═══ Dataset records ═══

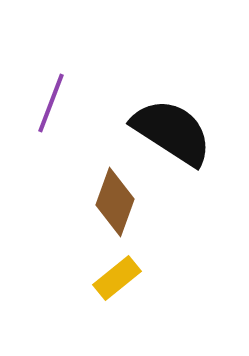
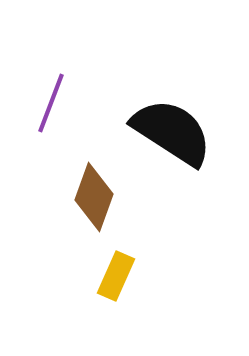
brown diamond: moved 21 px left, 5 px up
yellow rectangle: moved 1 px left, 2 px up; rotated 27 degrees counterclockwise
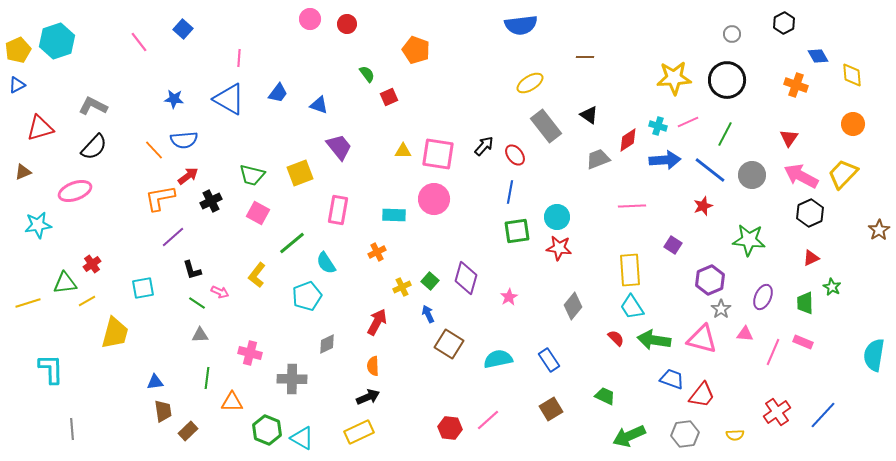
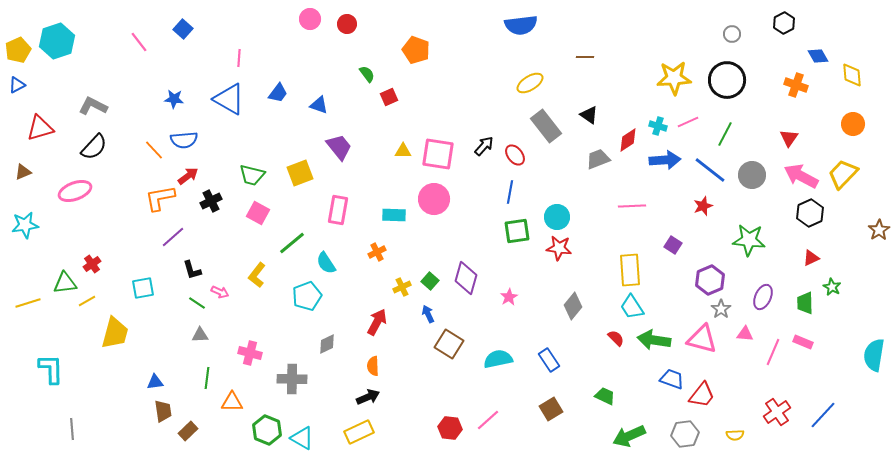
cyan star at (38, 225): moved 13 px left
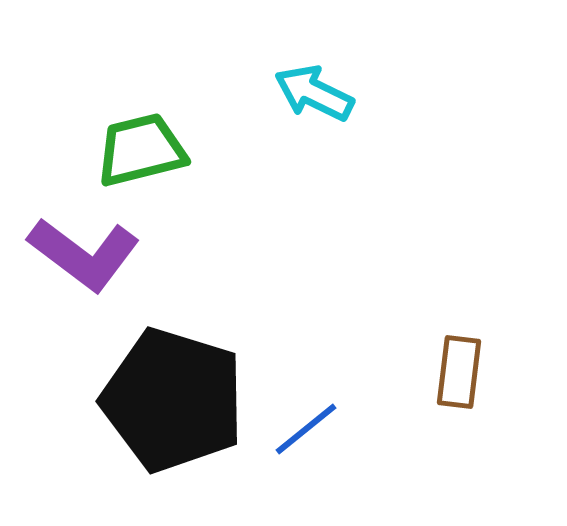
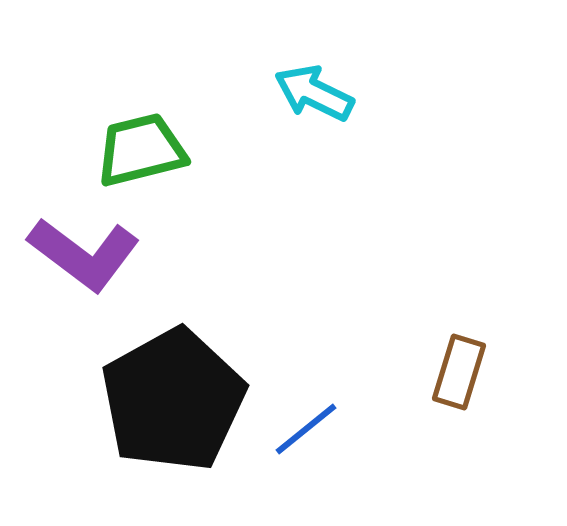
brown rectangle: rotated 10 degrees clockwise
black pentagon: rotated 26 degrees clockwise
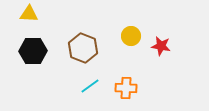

═══

About this task
Omit the pictures and copy the records above exactly.

Exercise answer
brown diamond: moved 21 px left, 5 px up
yellow rectangle: moved 1 px left, 2 px up; rotated 27 degrees counterclockwise
cyan star at (38, 225): moved 13 px left
brown rectangle: rotated 10 degrees clockwise
black pentagon: rotated 26 degrees clockwise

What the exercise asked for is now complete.